[DATASET RECORDS]

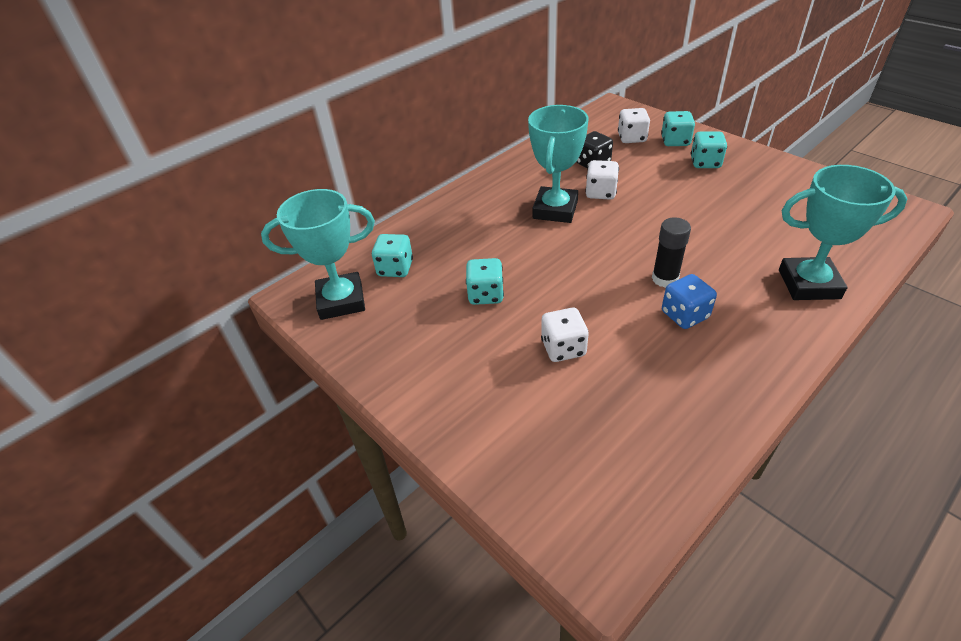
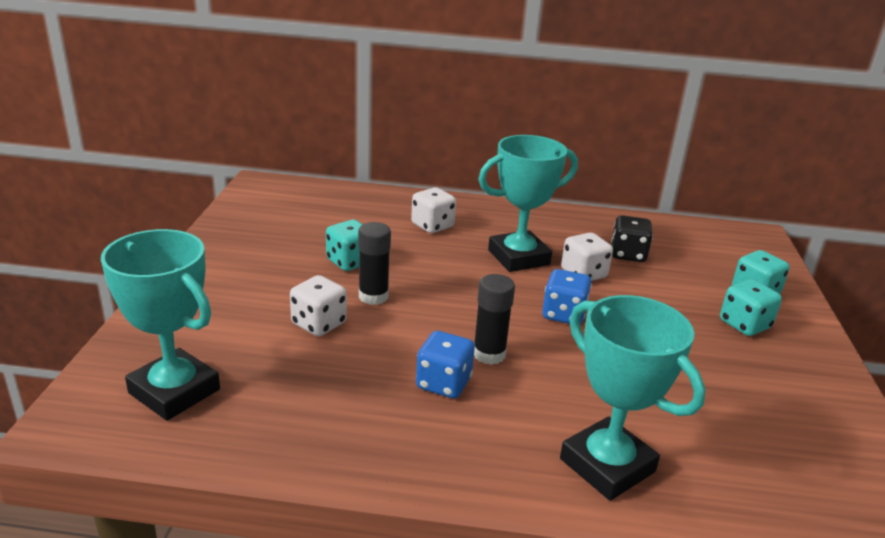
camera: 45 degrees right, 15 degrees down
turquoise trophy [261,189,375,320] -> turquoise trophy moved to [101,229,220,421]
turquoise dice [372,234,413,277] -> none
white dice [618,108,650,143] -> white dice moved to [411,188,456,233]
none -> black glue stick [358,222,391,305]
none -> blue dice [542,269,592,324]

[/DATASET RECORDS]
[DATASET RECORDS]

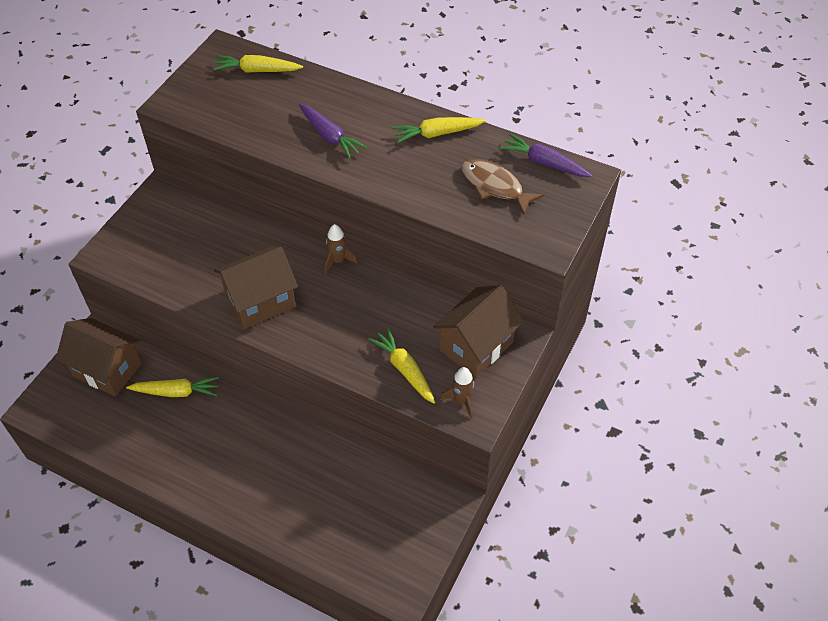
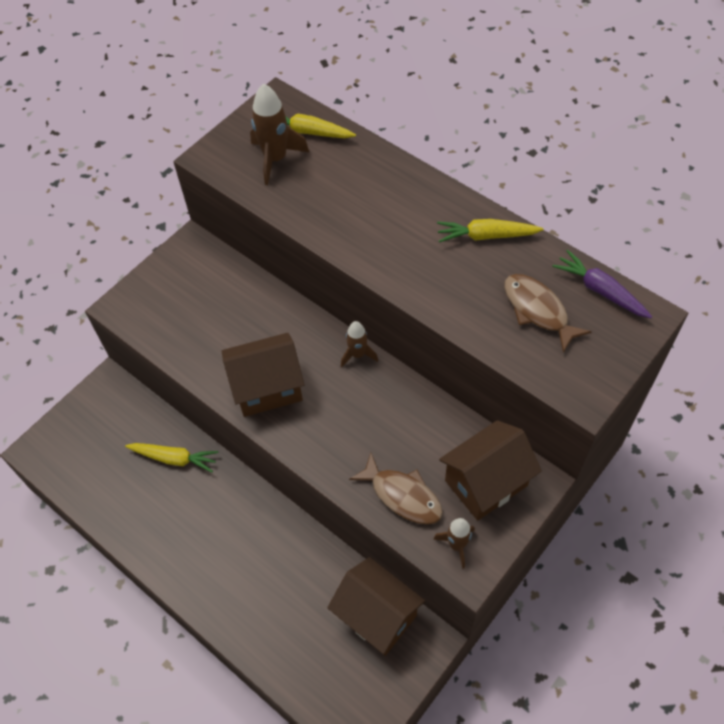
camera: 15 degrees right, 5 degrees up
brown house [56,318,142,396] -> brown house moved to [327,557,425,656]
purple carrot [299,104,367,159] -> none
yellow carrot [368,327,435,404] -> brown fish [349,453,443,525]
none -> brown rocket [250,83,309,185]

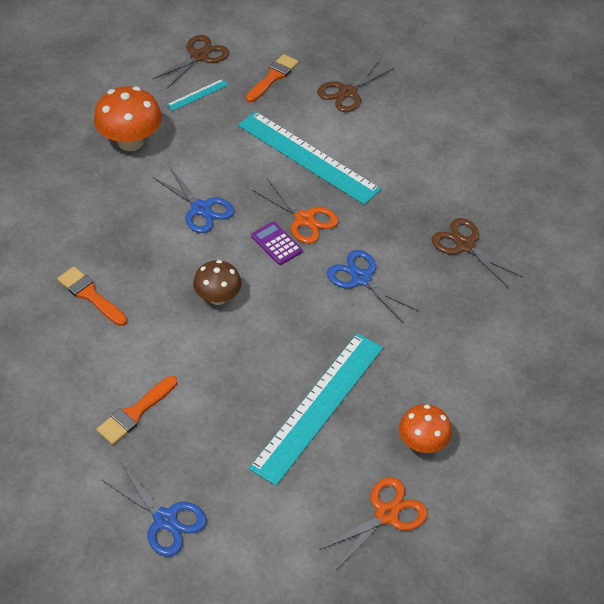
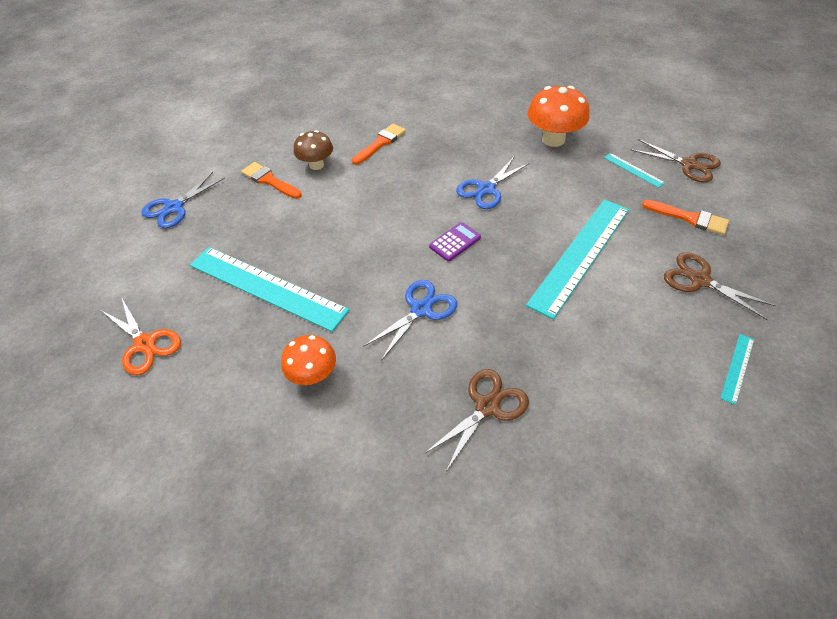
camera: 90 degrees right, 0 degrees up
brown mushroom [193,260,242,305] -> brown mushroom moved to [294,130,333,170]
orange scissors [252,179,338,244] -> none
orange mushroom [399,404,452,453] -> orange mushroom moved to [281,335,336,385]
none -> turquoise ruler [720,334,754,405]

[/DATASET RECORDS]

--- WHAT YOU WILL DO ---
In the listing above, locate the line containing "turquoise trophy [261,189,375,320]" and the line containing "none -> blue dice [542,269,592,324]", then transcribe both and every line between them verbatim.

--- TASK SOLUTION ---
turquoise trophy [261,189,375,320] -> turquoise trophy moved to [101,229,220,421]
turquoise dice [372,234,413,277] -> none
white dice [618,108,650,143] -> white dice moved to [411,188,456,233]
none -> black glue stick [358,222,391,305]
none -> blue dice [542,269,592,324]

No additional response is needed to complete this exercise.